__THE PROBLEM__: For every line below, set down an identical copy.
======== LISTED RECORDS ========
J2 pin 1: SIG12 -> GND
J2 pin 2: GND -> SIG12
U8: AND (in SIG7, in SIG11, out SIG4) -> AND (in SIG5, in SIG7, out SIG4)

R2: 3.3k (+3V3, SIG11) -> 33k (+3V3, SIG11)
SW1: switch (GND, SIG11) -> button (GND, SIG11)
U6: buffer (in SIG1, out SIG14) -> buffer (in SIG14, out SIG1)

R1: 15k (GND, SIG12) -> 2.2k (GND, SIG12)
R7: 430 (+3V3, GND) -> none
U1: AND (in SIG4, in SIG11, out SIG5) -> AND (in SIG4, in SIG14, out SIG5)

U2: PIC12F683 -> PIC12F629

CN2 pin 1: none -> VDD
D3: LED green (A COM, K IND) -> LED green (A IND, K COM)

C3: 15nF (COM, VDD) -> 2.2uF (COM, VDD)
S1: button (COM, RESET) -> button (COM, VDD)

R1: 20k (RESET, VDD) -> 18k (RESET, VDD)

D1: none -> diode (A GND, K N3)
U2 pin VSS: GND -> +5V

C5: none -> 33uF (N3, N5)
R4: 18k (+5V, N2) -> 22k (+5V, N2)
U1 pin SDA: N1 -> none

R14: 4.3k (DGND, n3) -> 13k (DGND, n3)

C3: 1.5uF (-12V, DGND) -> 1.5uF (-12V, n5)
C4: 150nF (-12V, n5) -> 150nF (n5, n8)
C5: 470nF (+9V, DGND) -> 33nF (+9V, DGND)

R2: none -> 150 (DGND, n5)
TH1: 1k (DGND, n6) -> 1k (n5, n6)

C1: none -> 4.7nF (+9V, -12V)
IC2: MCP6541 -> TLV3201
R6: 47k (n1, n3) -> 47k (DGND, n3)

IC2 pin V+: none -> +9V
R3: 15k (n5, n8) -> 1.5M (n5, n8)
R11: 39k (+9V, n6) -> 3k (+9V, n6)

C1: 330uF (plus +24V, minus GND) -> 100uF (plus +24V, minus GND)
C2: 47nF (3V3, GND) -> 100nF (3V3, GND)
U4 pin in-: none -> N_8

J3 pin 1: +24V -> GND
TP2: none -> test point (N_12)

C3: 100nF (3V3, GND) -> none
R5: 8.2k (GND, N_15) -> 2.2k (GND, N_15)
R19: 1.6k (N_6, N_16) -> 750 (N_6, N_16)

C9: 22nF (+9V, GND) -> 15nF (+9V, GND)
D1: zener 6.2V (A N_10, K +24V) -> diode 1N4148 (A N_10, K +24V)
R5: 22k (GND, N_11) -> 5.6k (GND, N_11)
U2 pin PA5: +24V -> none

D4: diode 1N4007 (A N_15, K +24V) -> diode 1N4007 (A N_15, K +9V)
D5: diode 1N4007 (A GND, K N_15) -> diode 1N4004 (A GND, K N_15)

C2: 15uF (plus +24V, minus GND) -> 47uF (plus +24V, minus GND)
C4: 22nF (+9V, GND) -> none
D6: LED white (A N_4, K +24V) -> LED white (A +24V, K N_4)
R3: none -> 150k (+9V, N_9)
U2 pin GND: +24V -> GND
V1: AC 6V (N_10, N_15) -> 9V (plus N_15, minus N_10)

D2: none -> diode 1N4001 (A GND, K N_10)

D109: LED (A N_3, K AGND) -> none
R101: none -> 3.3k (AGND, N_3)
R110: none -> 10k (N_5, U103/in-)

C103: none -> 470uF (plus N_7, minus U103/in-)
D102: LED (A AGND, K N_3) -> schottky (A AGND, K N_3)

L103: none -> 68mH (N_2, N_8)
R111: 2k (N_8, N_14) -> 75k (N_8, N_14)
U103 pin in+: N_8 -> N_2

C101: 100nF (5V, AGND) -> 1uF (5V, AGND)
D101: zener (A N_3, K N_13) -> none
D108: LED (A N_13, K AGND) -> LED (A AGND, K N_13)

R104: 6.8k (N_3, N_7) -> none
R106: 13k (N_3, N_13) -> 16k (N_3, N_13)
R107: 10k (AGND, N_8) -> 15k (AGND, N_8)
========
__ANSWER BELOW__:
J2 pin 1: SIG12 -> GND
J2 pin 2: GND -> SIG12
U8: AND (in SIG7, in SIG11, out SIG4) -> AND (in SIG5, in SIG7, out SIG4)

R2: 3.3k (+3V3, SIG11) -> 33k (+3V3, SIG11)
SW1: switch (GND, SIG11) -> button (GND, SIG11)
U6: buffer (in SIG1, out SIG14) -> buffer (in SIG14, out SIG1)

R1: 15k (GND, SIG12) -> 2.2k (GND, SIG12)
R7: 430 (+3V3, GND) -> none
U1: AND (in SIG4, in SIG11, out SIG5) -> AND (in SIG4, in SIG14, out SIG5)

U2: PIC12F683 -> PIC12F629

CN2 pin 1: none -> VDD
D3: LED green (A COM, K IND) -> LED green (A IND, K COM)

C3: 15nF (COM, VDD) -> 2.2uF (COM, VDD)
S1: button (COM, RESET) -> button (COM, VDD)

R1: 20k (RESET, VDD) -> 18k (RESET, VDD)

D1: none -> diode (A GND, K N3)
U2 pin VSS: GND -> +5V

C5: none -> 33uF (N3, N5)
R4: 18k (+5V, N2) -> 22k (+5V, N2)
U1 pin SDA: N1 -> none

R14: 4.3k (DGND, n3) -> 13k (DGND, n3)

C3: 1.5uF (-12V, DGND) -> 1.5uF (-12V, n5)
C4: 150nF (-12V, n5) -> 150nF (n5, n8)
C5: 470nF (+9V, DGND) -> 33nF (+9V, DGND)

R2: none -> 150 (DGND, n5)
TH1: 1k (DGND, n6) -> 1k (n5, n6)

C1: none -> 4.7nF (+9V, -12V)
IC2: MCP6541 -> TLV3201
R6: 47k (n1, n3) -> 47k (DGND, n3)

IC2 pin V+: none -> +9V
R3: 15k (n5, n8) -> 1.5M (n5, n8)
R11: 39k (+9V, n6) -> 3k (+9V, n6)

C1: 330uF (plus +24V, minus GND) -> 100uF (plus +24V, minus GND)
C2: 47nF (3V3, GND) -> 100nF (3V3, GND)
U4 pin in-: none -> N_8

J3 pin 1: +24V -> GND
TP2: none -> test point (N_12)

C3: 100nF (3V3, GND) -> none
R5: 8.2k (GND, N_15) -> 2.2k (GND, N_15)
R19: 1.6k (N_6, N_16) -> 750 (N_6, N_16)

C9: 22nF (+9V, GND) -> 15nF (+9V, GND)
D1: zener 6.2V (A N_10, K +24V) -> diode 1N4148 (A N_10, K +24V)
R5: 22k (GND, N_11) -> 5.6k (GND, N_11)
U2 pin PA5: +24V -> none

D4: diode 1N4007 (A N_15, K +24V) -> diode 1N4007 (A N_15, K +9V)
D5: diode 1N4007 (A GND, K N_15) -> diode 1N4004 (A GND, K N_15)

C2: 15uF (plus +24V, minus GND) -> 47uF (plus +24V, minus GND)
C4: 22nF (+9V, GND) -> none
D6: LED white (A N_4, K +24V) -> LED white (A +24V, K N_4)
R3: none -> 150k (+9V, N_9)
U2 pin GND: +24V -> GND
V1: AC 6V (N_10, N_15) -> 9V (plus N_15, minus N_10)

D2: none -> diode 1N4001 (A GND, K N_10)

D109: LED (A N_3, K AGND) -> none
R101: none -> 3.3k (AGND, N_3)
R110: none -> 10k (N_5, U103/in-)

C103: none -> 470uF (plus N_7, minus U103/in-)
D102: LED (A AGND, K N_3) -> schottky (A AGND, K N_3)

L103: none -> 68mH (N_2, N_8)
R111: 2k (N_8, N_14) -> 75k (N_8, N_14)
U103 pin in+: N_8 -> N_2

C101: 100nF (5V, AGND) -> 1uF (5V, AGND)
D101: zener (A N_3, K N_13) -> none
D108: LED (A N_13, K AGND) -> LED (A AGND, K N_13)

R104: 6.8k (N_3, N_7) -> none
R106: 13k (N_3, N_13) -> 16k (N_3, N_13)
R107: 10k (AGND, N_8) -> 15k (AGND, N_8)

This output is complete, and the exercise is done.